**DATASET SECTION**
>>
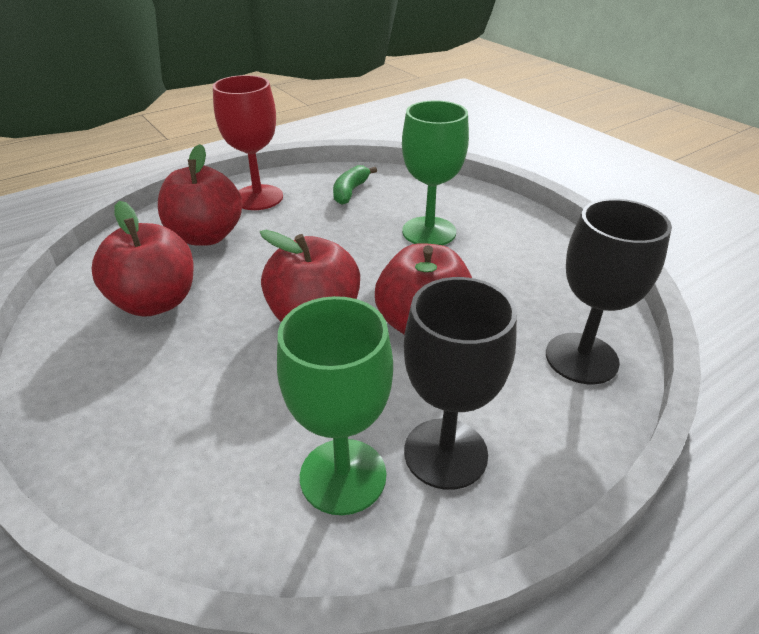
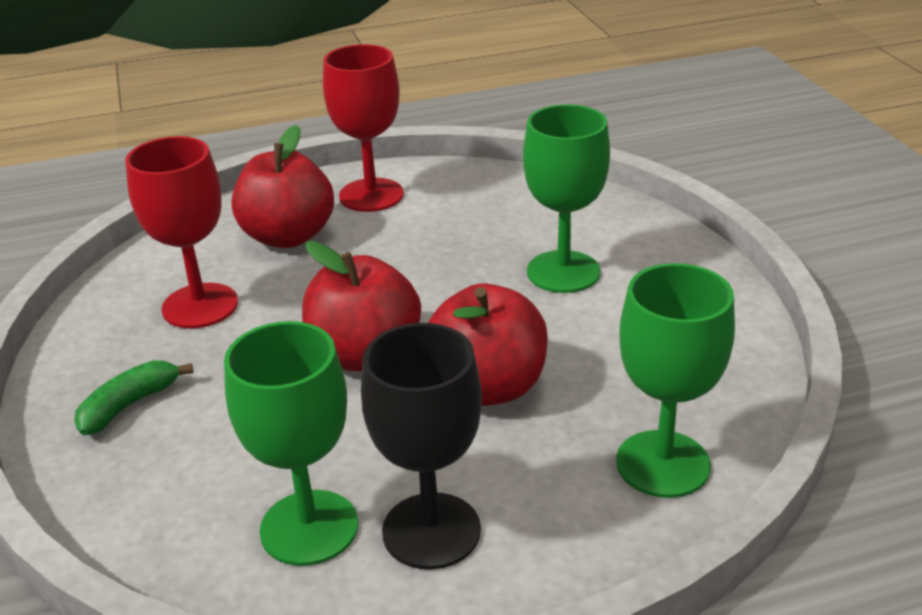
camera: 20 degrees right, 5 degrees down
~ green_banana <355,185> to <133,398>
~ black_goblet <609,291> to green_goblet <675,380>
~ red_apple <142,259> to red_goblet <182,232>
<<
Everything above except the pictures needs to be reproduced exactly.

camera: 20 degrees right, 5 degrees down
~ green_banana <355,185> to <133,398>
~ black_goblet <609,291> to green_goblet <675,380>
~ red_apple <142,259> to red_goblet <182,232>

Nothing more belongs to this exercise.